[Object tracking records]

============================================================

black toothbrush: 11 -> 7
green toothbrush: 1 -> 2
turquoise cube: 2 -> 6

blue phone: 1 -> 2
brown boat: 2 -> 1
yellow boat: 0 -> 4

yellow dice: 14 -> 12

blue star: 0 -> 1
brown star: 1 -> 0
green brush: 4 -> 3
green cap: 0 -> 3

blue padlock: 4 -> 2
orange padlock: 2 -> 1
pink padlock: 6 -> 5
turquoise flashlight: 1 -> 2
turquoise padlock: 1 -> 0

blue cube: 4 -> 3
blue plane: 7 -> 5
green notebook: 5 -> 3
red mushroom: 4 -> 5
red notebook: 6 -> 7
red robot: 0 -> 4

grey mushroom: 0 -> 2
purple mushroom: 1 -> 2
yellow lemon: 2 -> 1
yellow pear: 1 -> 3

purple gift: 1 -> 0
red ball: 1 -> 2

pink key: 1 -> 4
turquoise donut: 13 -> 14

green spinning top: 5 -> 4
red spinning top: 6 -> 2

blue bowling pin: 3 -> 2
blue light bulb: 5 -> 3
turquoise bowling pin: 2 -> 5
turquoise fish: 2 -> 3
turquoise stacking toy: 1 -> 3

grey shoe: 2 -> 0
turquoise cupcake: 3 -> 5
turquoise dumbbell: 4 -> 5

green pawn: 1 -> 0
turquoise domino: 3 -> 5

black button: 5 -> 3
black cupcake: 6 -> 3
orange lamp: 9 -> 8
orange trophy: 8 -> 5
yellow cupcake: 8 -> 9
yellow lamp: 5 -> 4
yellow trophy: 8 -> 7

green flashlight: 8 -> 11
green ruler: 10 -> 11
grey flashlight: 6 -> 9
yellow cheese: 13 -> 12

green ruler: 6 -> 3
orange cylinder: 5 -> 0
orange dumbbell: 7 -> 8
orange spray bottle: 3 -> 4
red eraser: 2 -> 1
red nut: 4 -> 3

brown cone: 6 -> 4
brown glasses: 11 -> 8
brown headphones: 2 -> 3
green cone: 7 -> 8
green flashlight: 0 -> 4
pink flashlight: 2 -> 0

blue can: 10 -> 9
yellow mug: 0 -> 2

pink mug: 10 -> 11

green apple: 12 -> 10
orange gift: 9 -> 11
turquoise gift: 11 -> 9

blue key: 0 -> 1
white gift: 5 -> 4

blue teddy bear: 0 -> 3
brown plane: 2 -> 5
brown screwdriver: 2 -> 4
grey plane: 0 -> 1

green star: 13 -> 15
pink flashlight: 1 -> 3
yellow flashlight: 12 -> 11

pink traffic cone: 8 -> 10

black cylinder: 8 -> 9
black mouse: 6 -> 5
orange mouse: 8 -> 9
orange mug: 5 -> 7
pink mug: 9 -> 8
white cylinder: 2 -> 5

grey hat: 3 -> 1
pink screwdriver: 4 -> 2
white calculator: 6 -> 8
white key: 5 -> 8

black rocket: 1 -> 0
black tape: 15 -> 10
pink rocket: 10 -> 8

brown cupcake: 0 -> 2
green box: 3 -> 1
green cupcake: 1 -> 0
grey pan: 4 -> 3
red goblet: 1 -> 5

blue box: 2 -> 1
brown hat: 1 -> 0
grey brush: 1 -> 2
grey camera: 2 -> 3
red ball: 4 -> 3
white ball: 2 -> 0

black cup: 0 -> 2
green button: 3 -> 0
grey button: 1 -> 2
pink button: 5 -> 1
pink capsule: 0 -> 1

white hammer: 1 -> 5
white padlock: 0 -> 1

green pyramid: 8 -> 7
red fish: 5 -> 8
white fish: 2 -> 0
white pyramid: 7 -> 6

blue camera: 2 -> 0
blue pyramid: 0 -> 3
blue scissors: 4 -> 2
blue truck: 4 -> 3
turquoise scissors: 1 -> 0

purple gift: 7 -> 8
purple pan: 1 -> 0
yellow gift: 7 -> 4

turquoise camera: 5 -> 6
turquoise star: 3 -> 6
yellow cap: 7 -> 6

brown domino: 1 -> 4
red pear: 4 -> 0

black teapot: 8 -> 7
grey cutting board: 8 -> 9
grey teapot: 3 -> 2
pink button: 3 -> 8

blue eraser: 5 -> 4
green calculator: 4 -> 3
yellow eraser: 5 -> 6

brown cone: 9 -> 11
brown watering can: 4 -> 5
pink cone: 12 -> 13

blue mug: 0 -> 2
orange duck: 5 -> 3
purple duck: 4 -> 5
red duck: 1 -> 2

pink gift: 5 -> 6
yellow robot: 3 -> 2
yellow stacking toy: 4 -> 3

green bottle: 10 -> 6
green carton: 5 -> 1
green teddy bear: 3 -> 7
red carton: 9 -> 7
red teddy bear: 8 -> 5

============================================================

**What you have to do**
Reproduce all of the data above, exactly and without omission.

**Solution to this exercise**
black toothbrush: 11 -> 7
green toothbrush: 1 -> 2
turquoise cube: 2 -> 6

blue phone: 1 -> 2
brown boat: 2 -> 1
yellow boat: 0 -> 4

yellow dice: 14 -> 12

blue star: 0 -> 1
brown star: 1 -> 0
green brush: 4 -> 3
green cap: 0 -> 3

blue padlock: 4 -> 2
orange padlock: 2 -> 1
pink padlock: 6 -> 5
turquoise flashlight: 1 -> 2
turquoise padlock: 1 -> 0

blue cube: 4 -> 3
blue plane: 7 -> 5
green notebook: 5 -> 3
red mushroom: 4 -> 5
red notebook: 6 -> 7
red robot: 0 -> 4

grey mushroom: 0 -> 2
purple mushroom: 1 -> 2
yellow lemon: 2 -> 1
yellow pear: 1 -> 3

purple gift: 1 -> 0
red ball: 1 -> 2

pink key: 1 -> 4
turquoise donut: 13 -> 14

green spinning top: 5 -> 4
red spinning top: 6 -> 2

blue bowling pin: 3 -> 2
blue light bulb: 5 -> 3
turquoise bowling pin: 2 -> 5
turquoise fish: 2 -> 3
turquoise stacking toy: 1 -> 3

grey shoe: 2 -> 0
turquoise cupcake: 3 -> 5
turquoise dumbbell: 4 -> 5

green pawn: 1 -> 0
turquoise domino: 3 -> 5

black button: 5 -> 3
black cupcake: 6 -> 3
orange lamp: 9 -> 8
orange trophy: 8 -> 5
yellow cupcake: 8 -> 9
yellow lamp: 5 -> 4
yellow trophy: 8 -> 7

green flashlight: 8 -> 11
green ruler: 10 -> 11
grey flashlight: 6 -> 9
yellow cheese: 13 -> 12

green ruler: 6 -> 3
orange cylinder: 5 -> 0
orange dumbbell: 7 -> 8
orange spray bottle: 3 -> 4
red eraser: 2 -> 1
red nut: 4 -> 3

brown cone: 6 -> 4
brown glasses: 11 -> 8
brown headphones: 2 -> 3
green cone: 7 -> 8
green flashlight: 0 -> 4
pink flashlight: 2 -> 0

blue can: 10 -> 9
yellow mug: 0 -> 2

pink mug: 10 -> 11

green apple: 12 -> 10
orange gift: 9 -> 11
turquoise gift: 11 -> 9

blue key: 0 -> 1
white gift: 5 -> 4

blue teddy bear: 0 -> 3
brown plane: 2 -> 5
brown screwdriver: 2 -> 4
grey plane: 0 -> 1

green star: 13 -> 15
pink flashlight: 1 -> 3
yellow flashlight: 12 -> 11

pink traffic cone: 8 -> 10

black cylinder: 8 -> 9
black mouse: 6 -> 5
orange mouse: 8 -> 9
orange mug: 5 -> 7
pink mug: 9 -> 8
white cylinder: 2 -> 5

grey hat: 3 -> 1
pink screwdriver: 4 -> 2
white calculator: 6 -> 8
white key: 5 -> 8

black rocket: 1 -> 0
black tape: 15 -> 10
pink rocket: 10 -> 8

brown cupcake: 0 -> 2
green box: 3 -> 1
green cupcake: 1 -> 0
grey pan: 4 -> 3
red goblet: 1 -> 5

blue box: 2 -> 1
brown hat: 1 -> 0
grey brush: 1 -> 2
grey camera: 2 -> 3
red ball: 4 -> 3
white ball: 2 -> 0

black cup: 0 -> 2
green button: 3 -> 0
grey button: 1 -> 2
pink button: 5 -> 1
pink capsule: 0 -> 1

white hammer: 1 -> 5
white padlock: 0 -> 1

green pyramid: 8 -> 7
red fish: 5 -> 8
white fish: 2 -> 0
white pyramid: 7 -> 6

blue camera: 2 -> 0
blue pyramid: 0 -> 3
blue scissors: 4 -> 2
blue truck: 4 -> 3
turquoise scissors: 1 -> 0

purple gift: 7 -> 8
purple pan: 1 -> 0
yellow gift: 7 -> 4

turquoise camera: 5 -> 6
turquoise star: 3 -> 6
yellow cap: 7 -> 6

brown domino: 1 -> 4
red pear: 4 -> 0

black teapot: 8 -> 7
grey cutting board: 8 -> 9
grey teapot: 3 -> 2
pink button: 3 -> 8

blue eraser: 5 -> 4
green calculator: 4 -> 3
yellow eraser: 5 -> 6

brown cone: 9 -> 11
brown watering can: 4 -> 5
pink cone: 12 -> 13

blue mug: 0 -> 2
orange duck: 5 -> 3
purple duck: 4 -> 5
red duck: 1 -> 2

pink gift: 5 -> 6
yellow robot: 3 -> 2
yellow stacking toy: 4 -> 3

green bottle: 10 -> 6
green carton: 5 -> 1
green teddy bear: 3 -> 7
red carton: 9 -> 7
red teddy bear: 8 -> 5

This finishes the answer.